§ EXERCISE DATA:
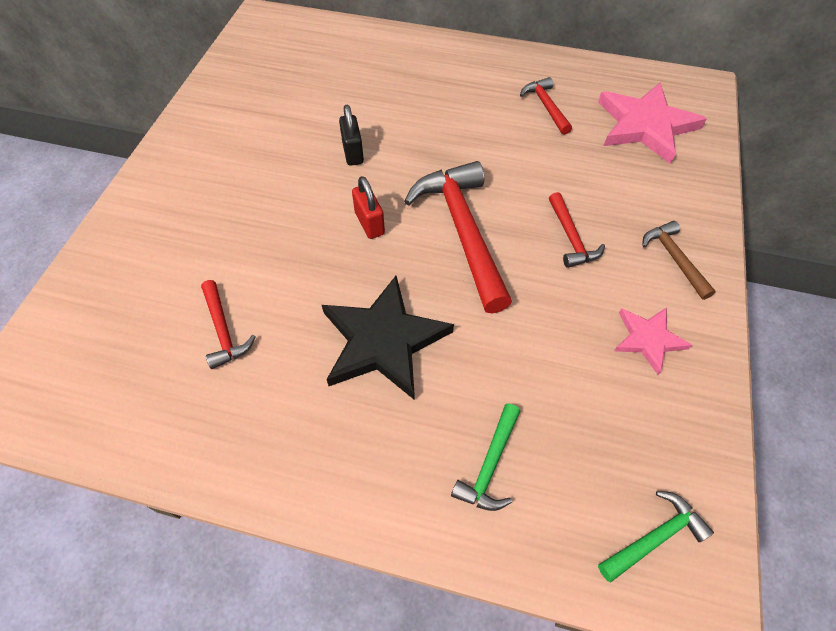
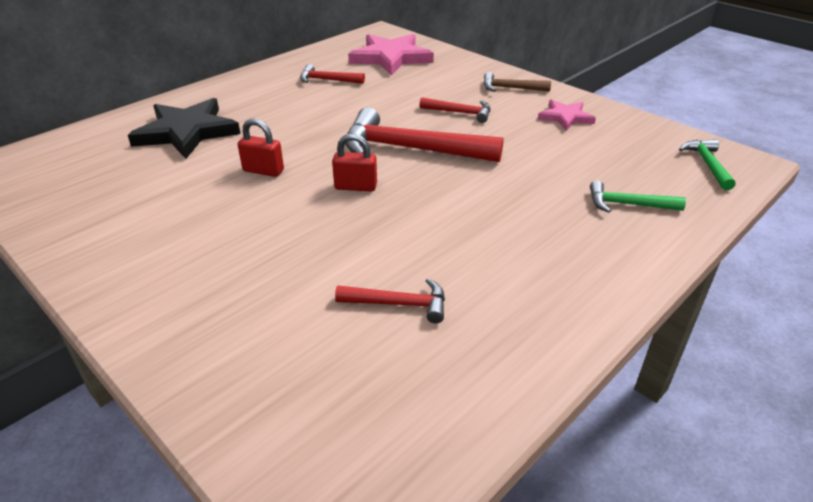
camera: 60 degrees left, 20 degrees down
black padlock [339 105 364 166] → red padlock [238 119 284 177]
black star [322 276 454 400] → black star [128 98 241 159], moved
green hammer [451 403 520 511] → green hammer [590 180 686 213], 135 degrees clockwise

§ WHAT YOU NEED TO DO: Omit the pictures, then print the rest of the listing above exactly.

§ TASK RESPONSE:
camera: 60 degrees left, 20 degrees down
black padlock [339 105 364 166] → red padlock [238 119 284 177]
black star [322 276 454 400] → black star [128 98 241 159], moved
green hammer [451 403 520 511] → green hammer [590 180 686 213], 135 degrees clockwise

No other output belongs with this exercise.